Short task
Swap every "circle" for "ring" in the items, from the line with "yellow arrow: moved 2 px down" to the line with "cyan pentagon: rotated 20 degrees clockwise", and give those lines again with everything else unchanged. Leave the pictures out of the answer.

Data lines

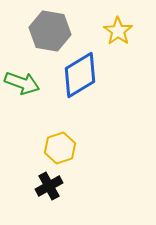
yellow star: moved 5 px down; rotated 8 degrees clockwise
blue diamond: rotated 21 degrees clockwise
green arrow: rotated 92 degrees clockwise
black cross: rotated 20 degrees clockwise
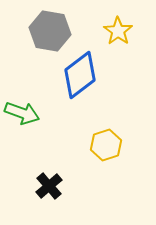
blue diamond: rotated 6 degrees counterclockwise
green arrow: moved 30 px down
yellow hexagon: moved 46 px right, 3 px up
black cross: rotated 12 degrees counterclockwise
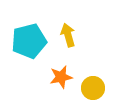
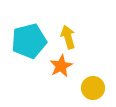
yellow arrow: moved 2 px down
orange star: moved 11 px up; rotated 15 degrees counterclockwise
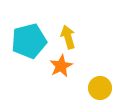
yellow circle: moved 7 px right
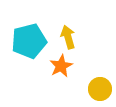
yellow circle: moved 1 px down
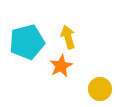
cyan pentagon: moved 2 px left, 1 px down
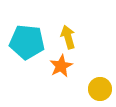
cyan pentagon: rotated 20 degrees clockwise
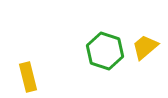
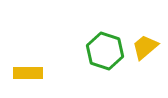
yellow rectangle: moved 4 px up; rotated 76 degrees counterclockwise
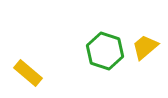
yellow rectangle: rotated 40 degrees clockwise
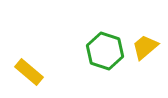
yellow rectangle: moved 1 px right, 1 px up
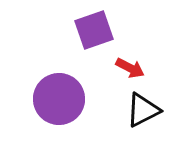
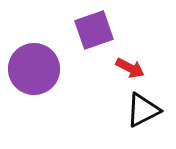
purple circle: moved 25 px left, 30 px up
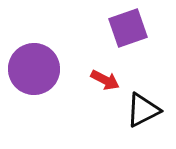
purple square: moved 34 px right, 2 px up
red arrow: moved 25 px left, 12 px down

The output
yellow arrow: moved 2 px down
orange star: moved 11 px up; rotated 15 degrees counterclockwise
yellow ring: moved 7 px right
yellow ring: moved 1 px down
cyan pentagon: moved 2 px left, 1 px down
cyan pentagon: rotated 20 degrees clockwise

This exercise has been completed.